■ Exercise directions: Each record that follows goes into your reply unchanged; the pictures do not.

══════════════════════════════

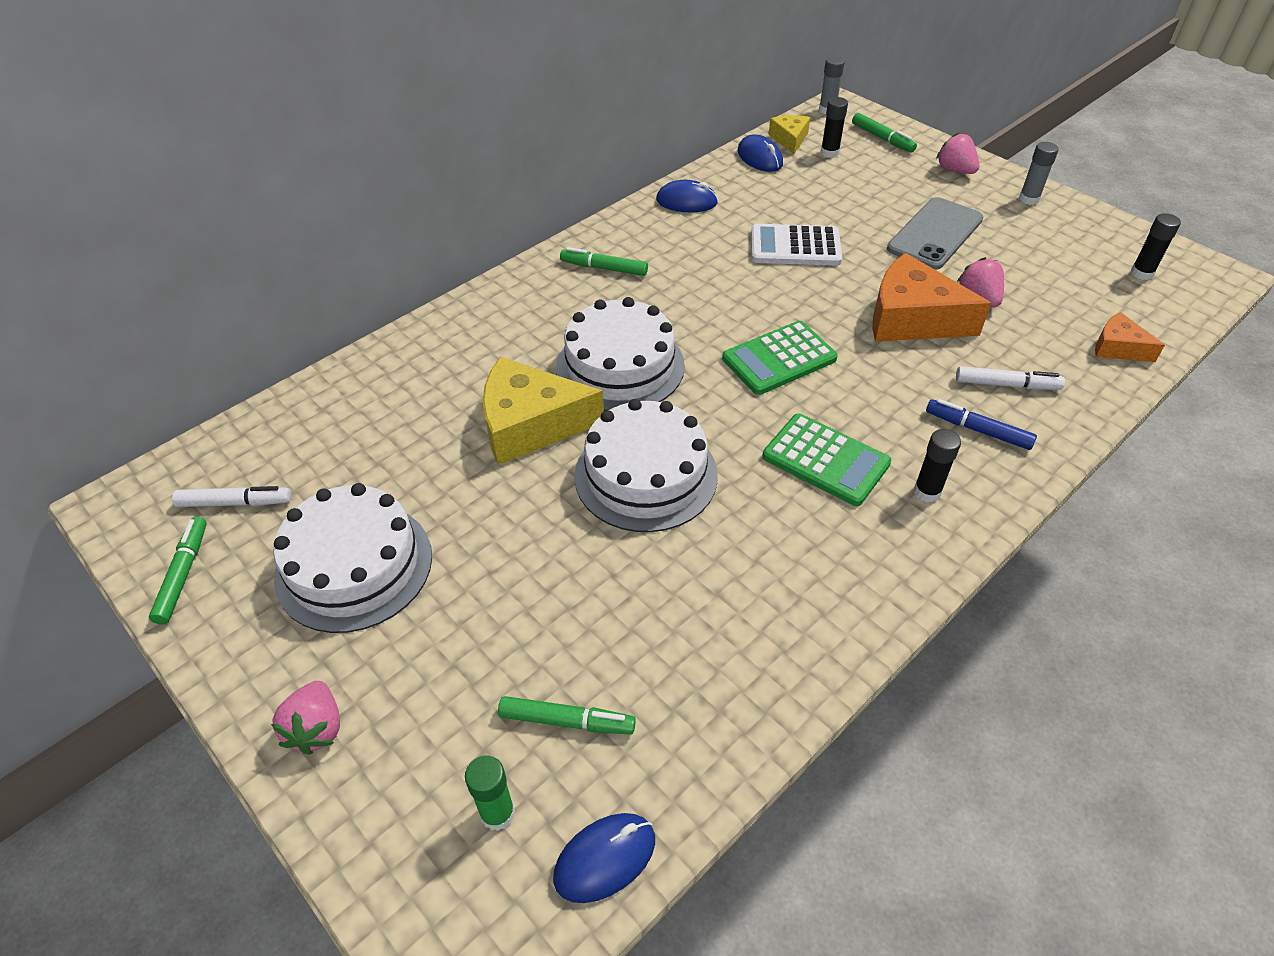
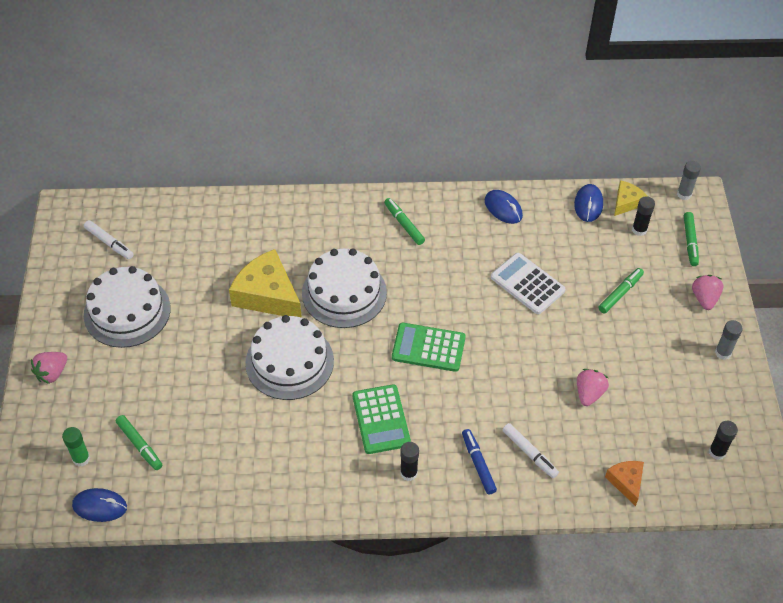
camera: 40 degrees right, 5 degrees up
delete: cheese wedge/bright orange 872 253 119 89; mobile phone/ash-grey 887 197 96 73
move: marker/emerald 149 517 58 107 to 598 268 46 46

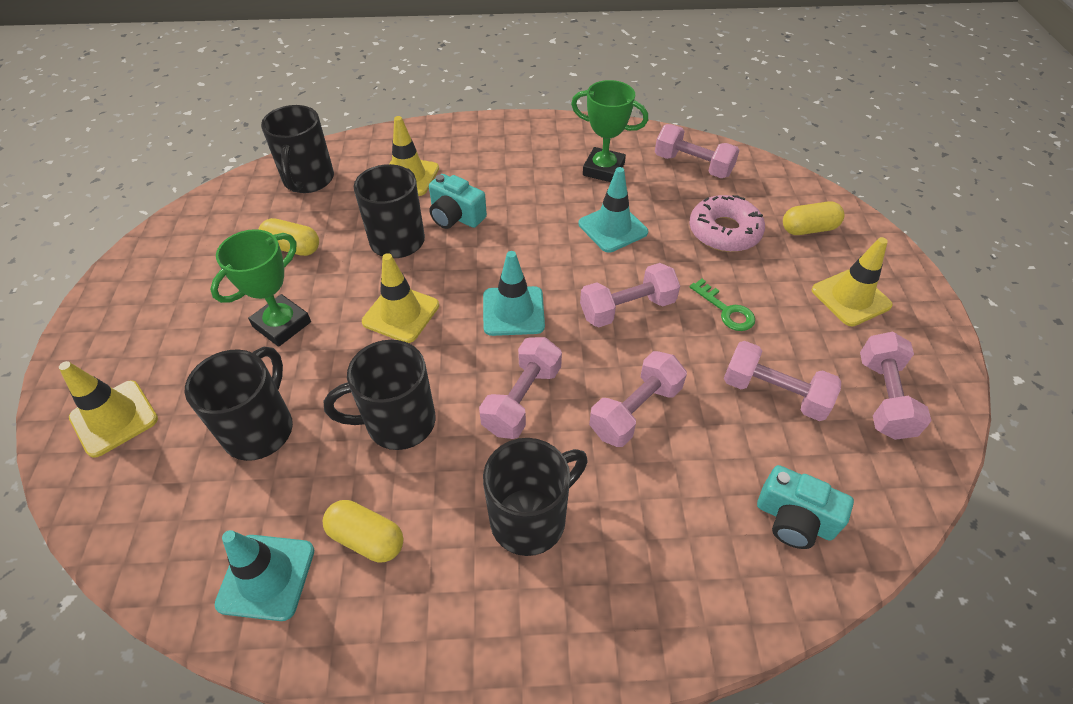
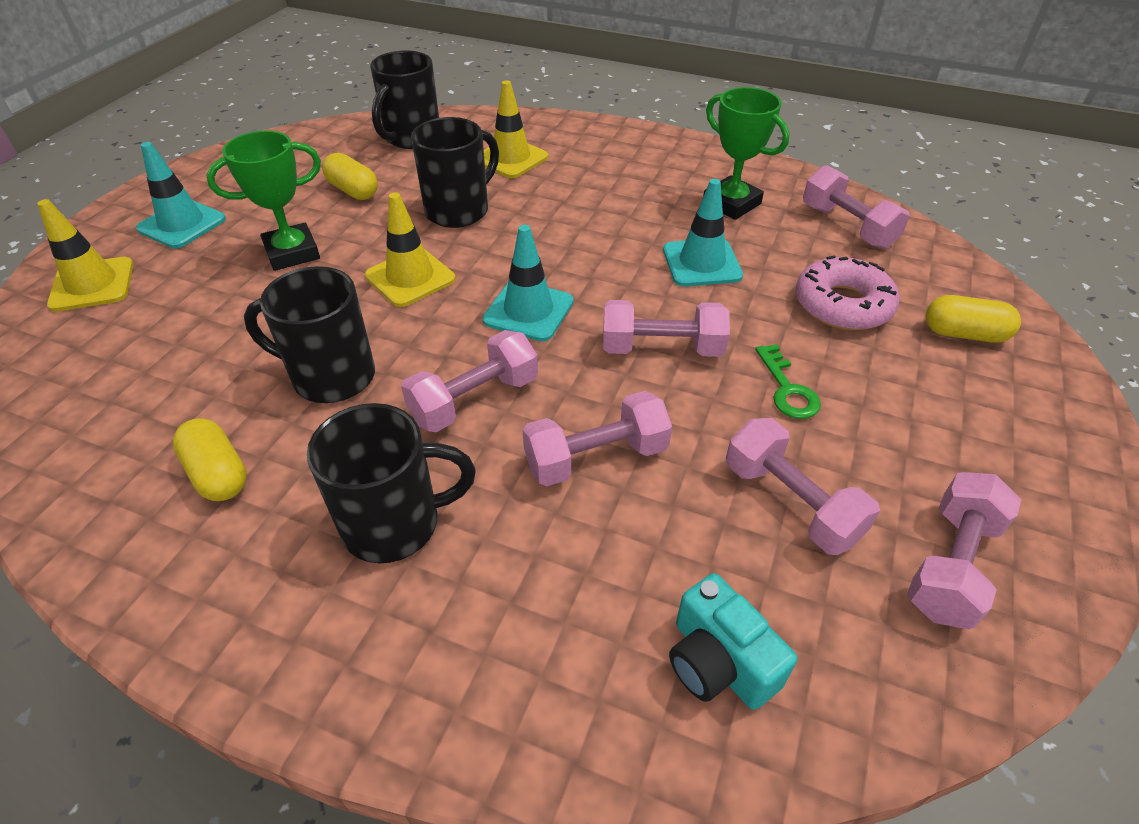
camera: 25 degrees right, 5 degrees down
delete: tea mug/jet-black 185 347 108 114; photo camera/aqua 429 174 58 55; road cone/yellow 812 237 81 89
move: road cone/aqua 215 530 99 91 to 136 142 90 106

══════════════════════════════

■ Result below:
camera: 40 degrees right, 5 degrees up
delete: cheese wedge/bright orange 872 253 119 89; mobile phone/ash-grey 887 197 96 73
move: marker/emerald 149 517 58 107 to 598 268 46 46

camera: 25 degrees right, 5 degrees down
delete: tea mug/jet-black 185 347 108 114; photo camera/aqua 429 174 58 55; road cone/yellow 812 237 81 89
move: road cone/aqua 215 530 99 91 to 136 142 90 106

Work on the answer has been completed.